Scene change data
⟨
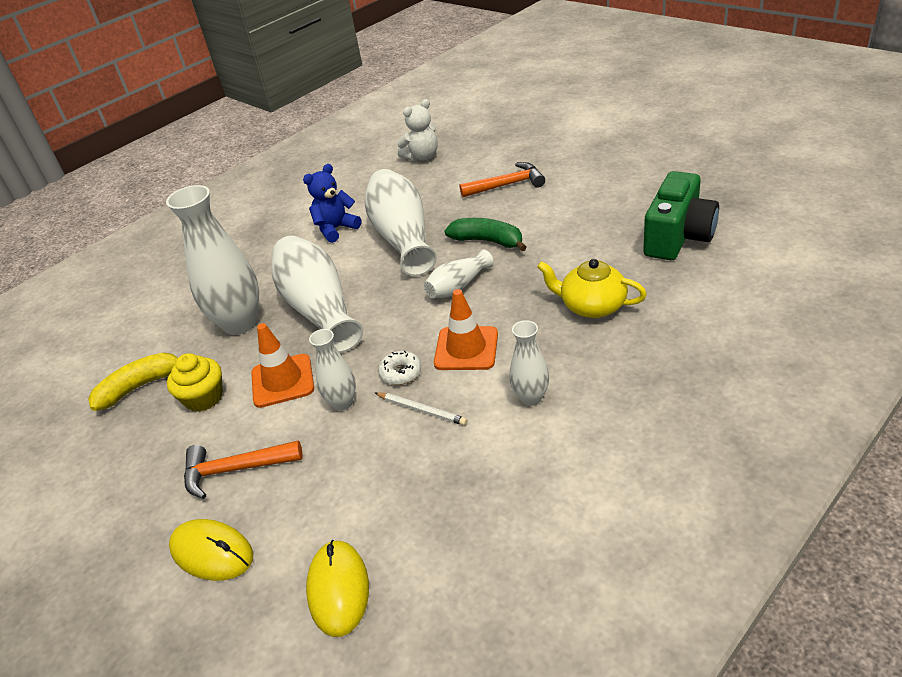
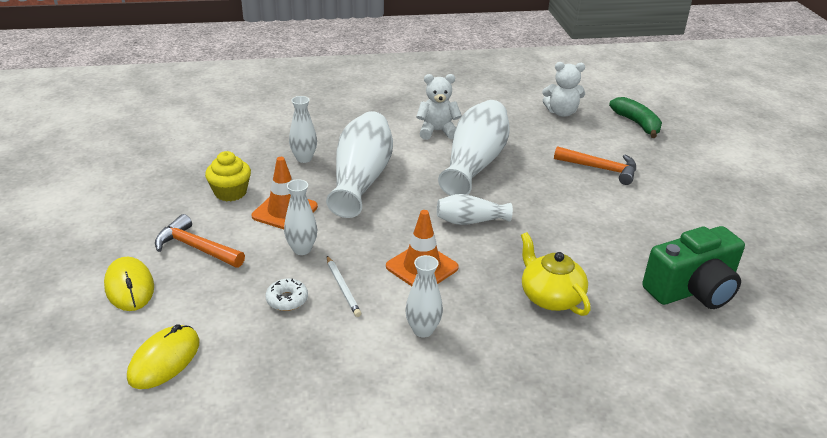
camera: 30 degrees right, 5 degrees down
(140, 386) = (206, 162): yellow banana -> none
(239, 323) = (304, 158): white vase -> white vase, size x0.52
(336, 229) = (437, 131): blue teddy bear -> white teddy bear
(401, 373) = (360, 254): white donut -> white donut (287, 300)
(488, 241) = (532, 202): green banana -> green banana (637, 124)

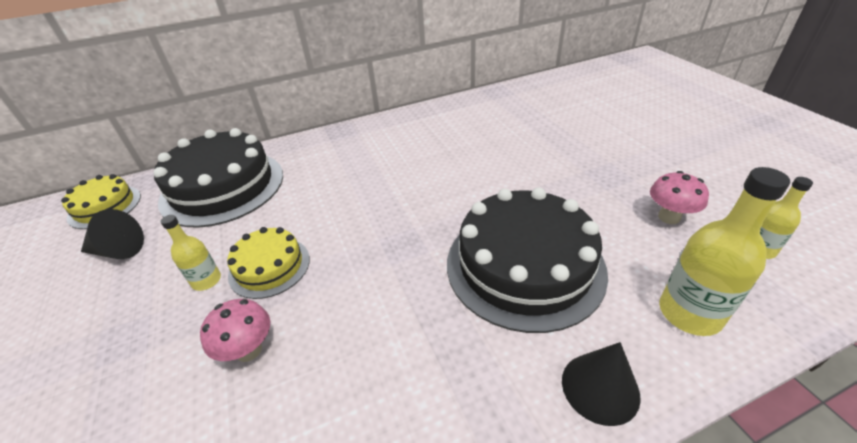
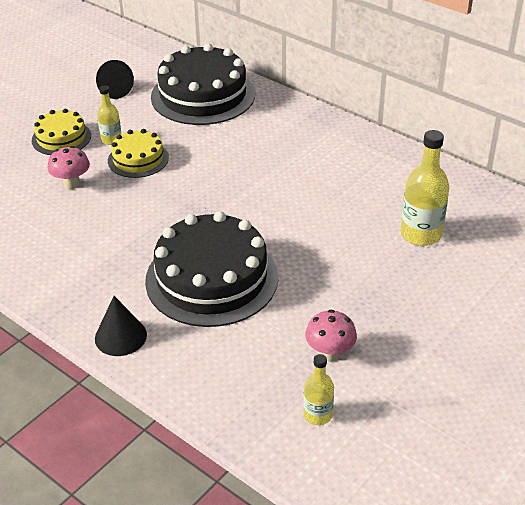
camera: 60 degrees right, 0 degrees up
(105, 207) = (148, 58): yellow cake -> yellow cake (61, 138)
(689, 313) = (211, 374): yellow bottle -> yellow bottle (421, 234)

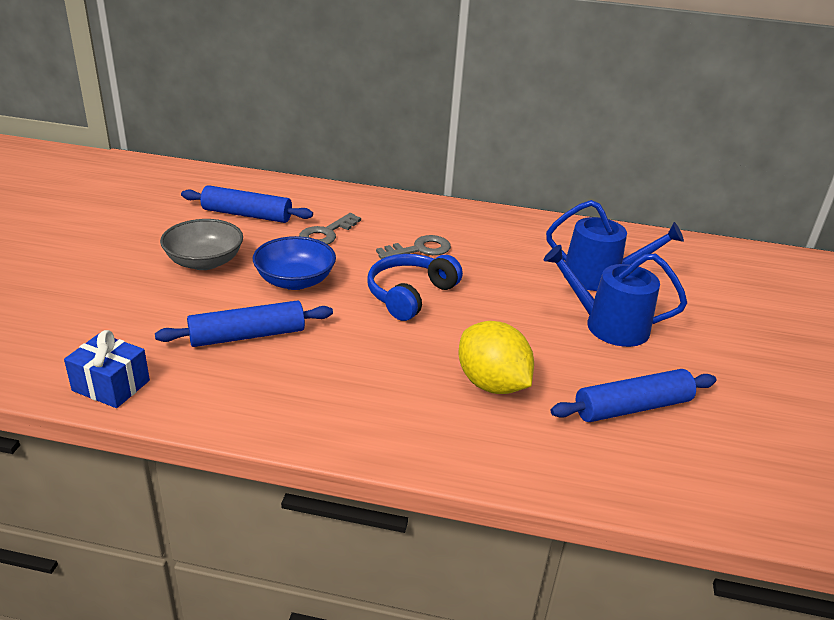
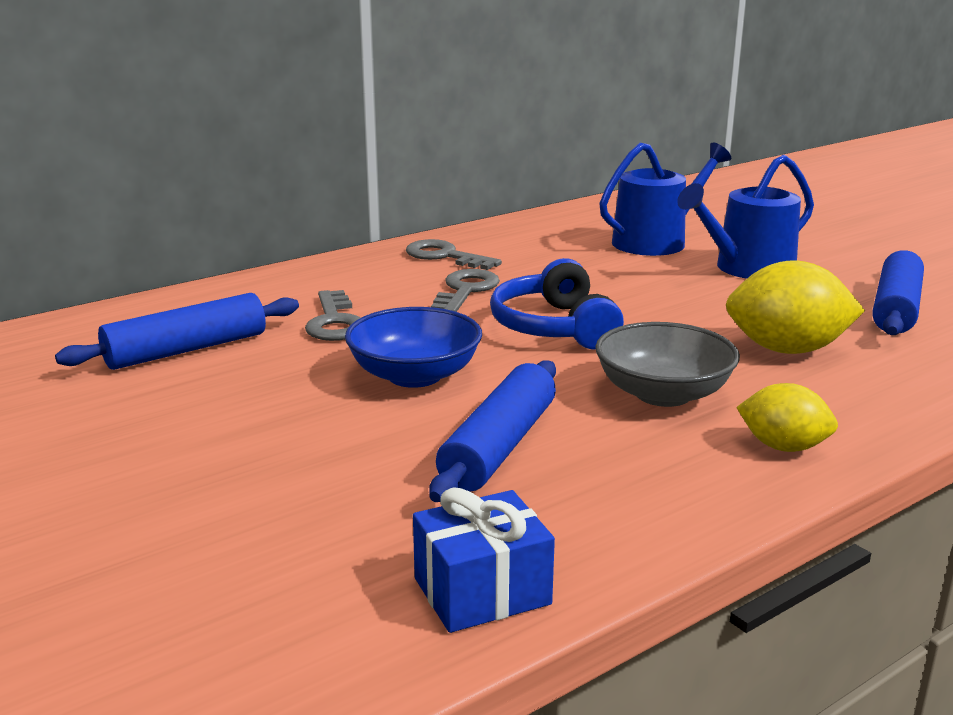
camera: 45 degrees left, 10 degrees down
(204, 262) = (256, 416): grey bowl -> grey bowl (663, 394)
(351, 425) = (783, 447): none -> yellow lemon
(458, 223) = (444, 256): none -> grey key

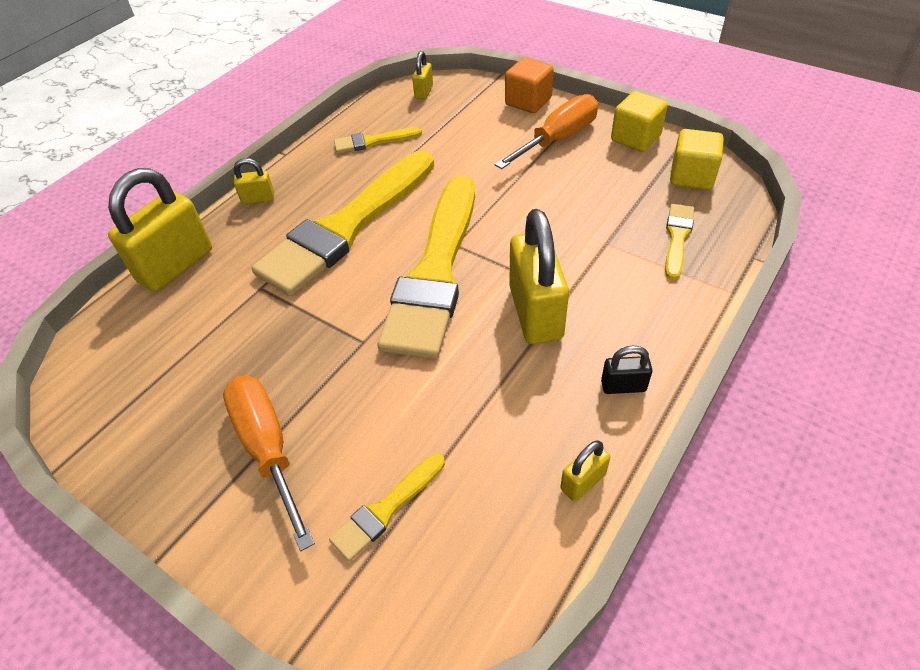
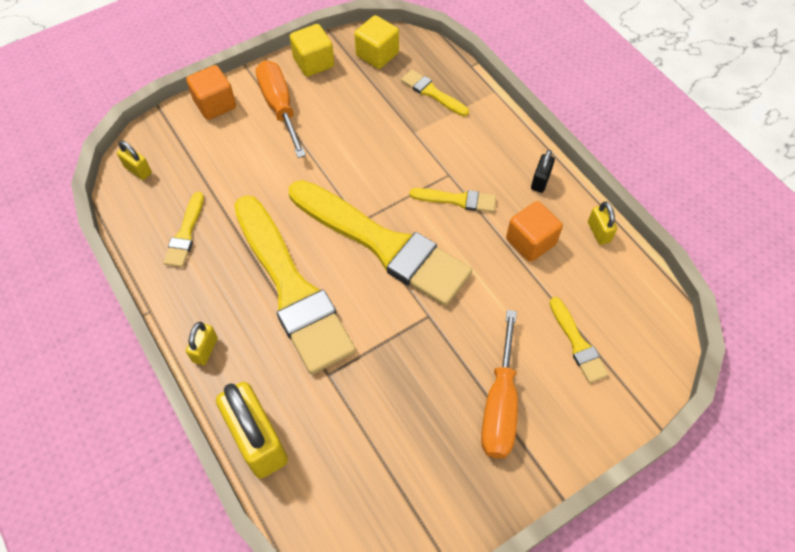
camera: 70 degrees left, 10 degrees up
(268, 448) = (500, 405): orange screwdriver -> orange screwdriver turned 75 degrees counterclockwise
(518, 406) = (530, 242): none -> orange cube
(535, 313) = (457, 200): yellow padlock -> yellow brush

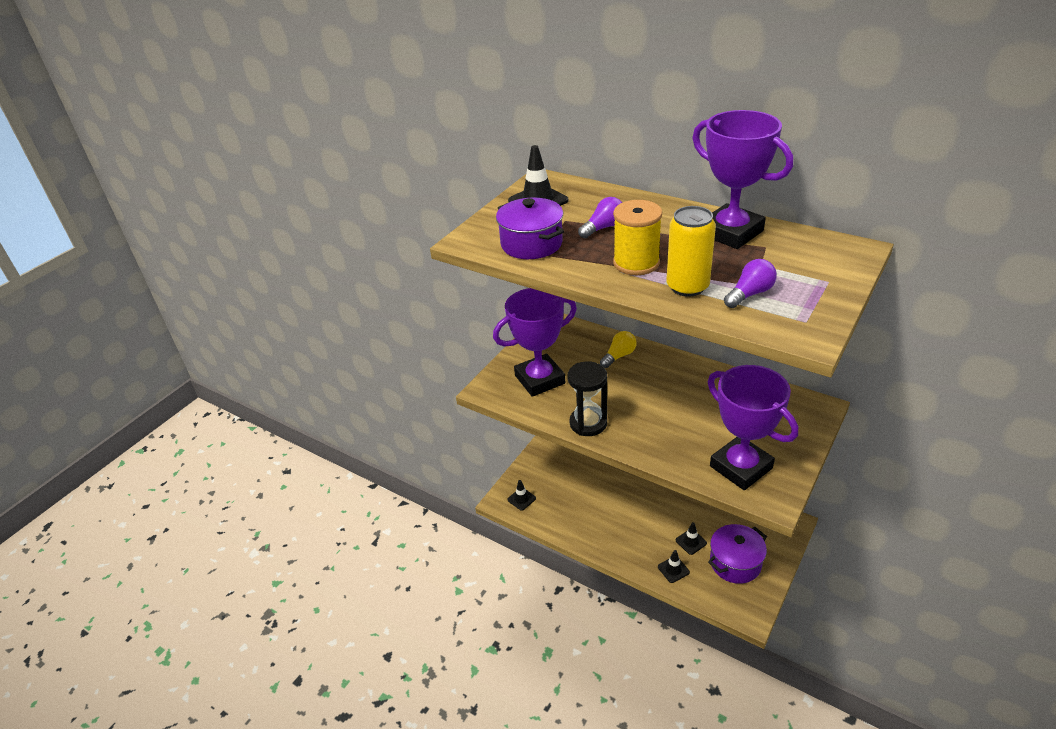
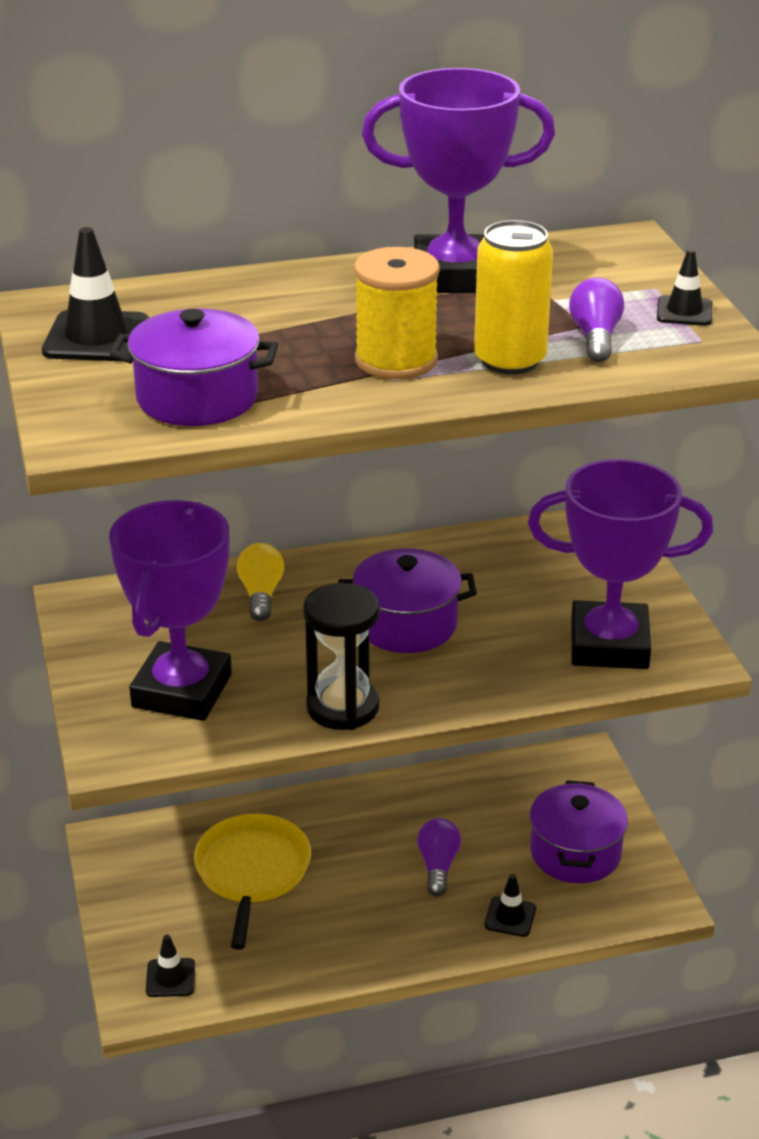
camera: 50 degrees left, 5 degrees down
(594, 478) = (252, 872): none -> yellow pan
(603, 228) = (269, 335): purple light bulb -> purple light bulb (438, 866)
(660, 403) = (406, 624): none -> purple pot
(691, 542) = (491, 865): black traffic cone -> black traffic cone (684, 311)

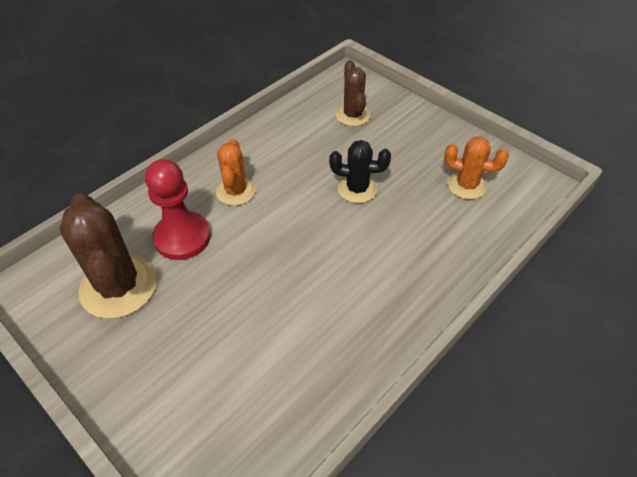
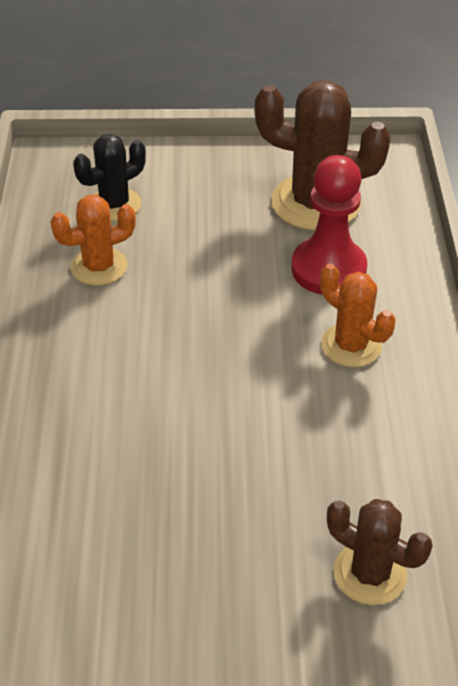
camera: 135 degrees right, 5 degrees down
(357, 189) = (221, 453): black cactus -> black cactus (114, 205)
(466, 185) = (81, 572): orange cactus -> orange cactus (99, 267)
⟩
TASK DESCRIPTION —
Produce a verbatim copy of the lines from the one holding "camera: 135 degrees right, 5 degrees down" to the final line of the data, and nothing more.

PROBLEM SOLUTION —
camera: 135 degrees right, 5 degrees down
(357, 189) = (221, 453): black cactus -> black cactus (114, 205)
(466, 185) = (81, 572): orange cactus -> orange cactus (99, 267)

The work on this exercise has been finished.